> **What you are asked to do**: Take the listing below and write it out again exactly, skipping any picture that it holds.

> **Data**:
# # # # #

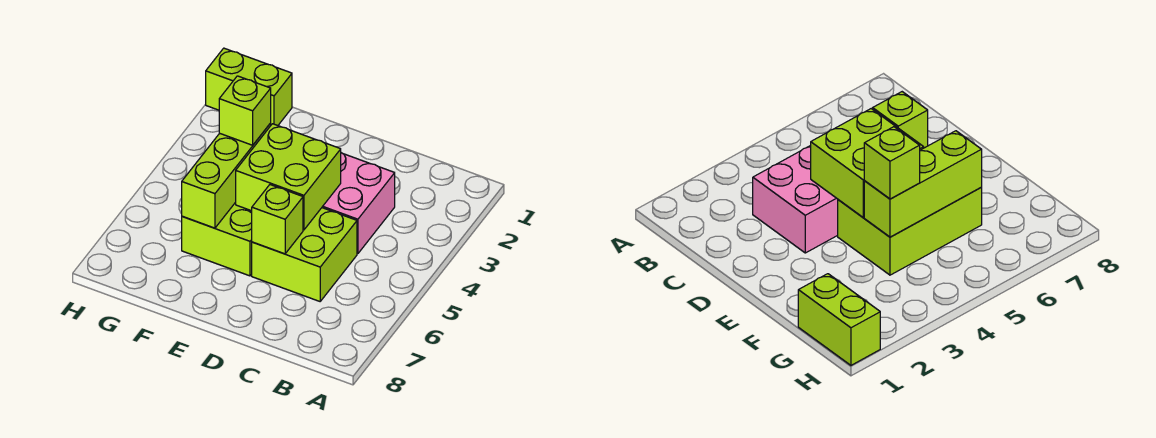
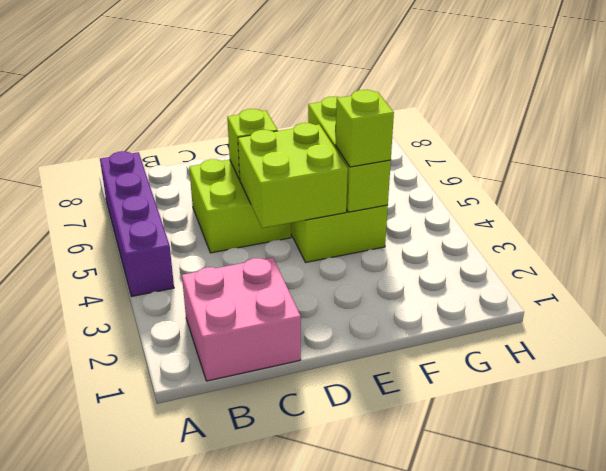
none -> purple brick A4:A7 level 1
pink brick C3:D4 level 1 -> pink brick B1:C2 level 1
lime brick G1:H1 level 1 -> none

# # # # #

> **Response area**:
none -> purple brick A4:A7 level 1
pink brick C3:D4 level 1 -> pink brick B1:C2 level 1
lime brick G1:H1 level 1 -> none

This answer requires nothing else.